:: Problem ::
Counting task for the data below: how many lines hold the word "pure"? Answer with the number only.

*** Records shown ***

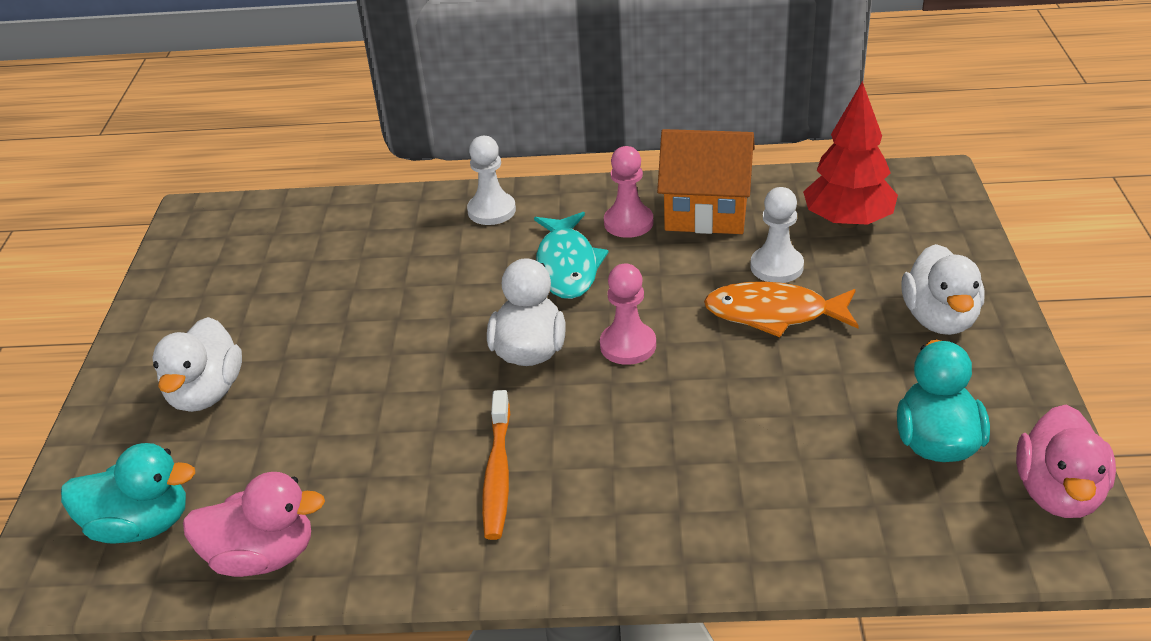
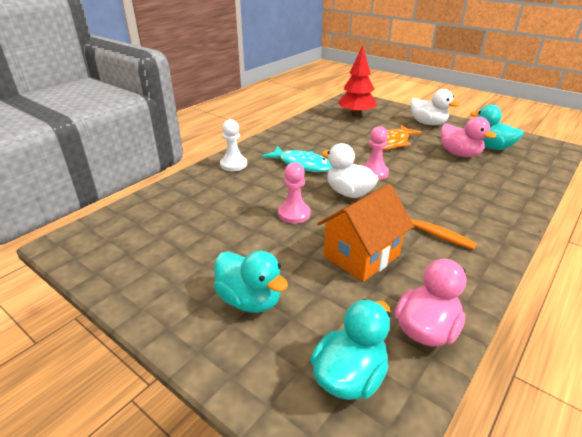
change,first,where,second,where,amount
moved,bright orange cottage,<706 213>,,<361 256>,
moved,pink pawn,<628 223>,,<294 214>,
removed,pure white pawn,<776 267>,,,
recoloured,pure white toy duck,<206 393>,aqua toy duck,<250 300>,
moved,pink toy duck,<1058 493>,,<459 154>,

*** End of Records shown ***

:: Answer ::
2